### Task description
A verbatim copy of the records below, pictures omitted, is the task.

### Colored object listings
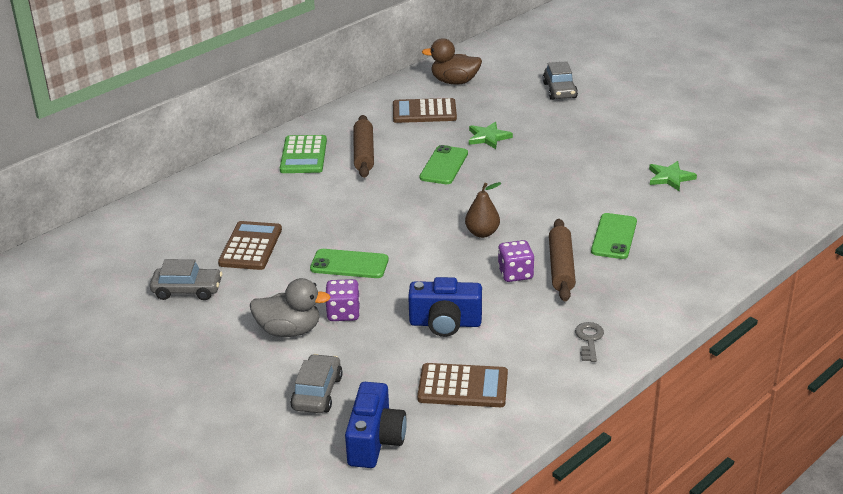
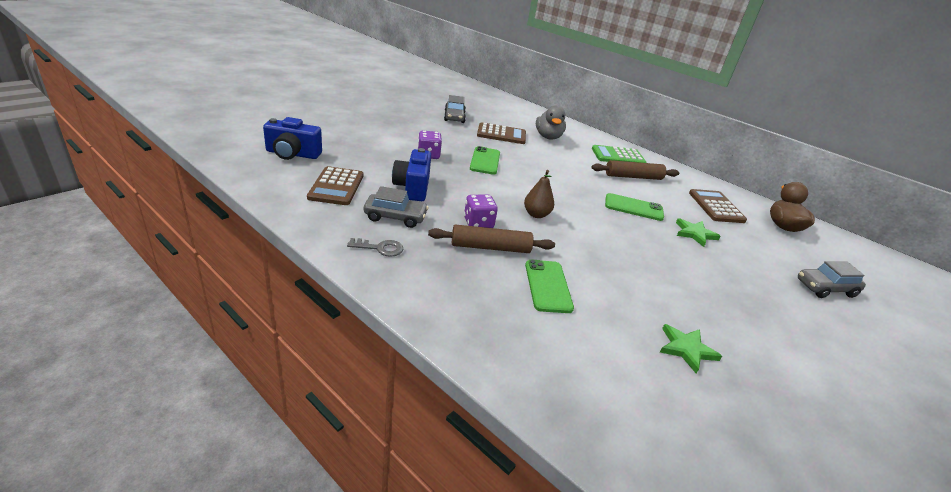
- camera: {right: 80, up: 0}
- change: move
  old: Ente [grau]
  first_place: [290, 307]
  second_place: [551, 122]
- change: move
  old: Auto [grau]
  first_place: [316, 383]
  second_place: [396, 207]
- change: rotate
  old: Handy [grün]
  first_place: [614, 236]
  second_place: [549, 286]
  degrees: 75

### Answer to this problem
- camera: {right: 80, up: 0}
- change: move
  old: Ente [grau]
  first_place: [290, 307]
  second_place: [551, 122]
- change: move
  old: Auto [grau]
  first_place: [316, 383]
  second_place: [396, 207]
- change: rotate
  old: Handy [grün]
  first_place: [614, 236]
  second_place: [549, 286]
  degrees: 75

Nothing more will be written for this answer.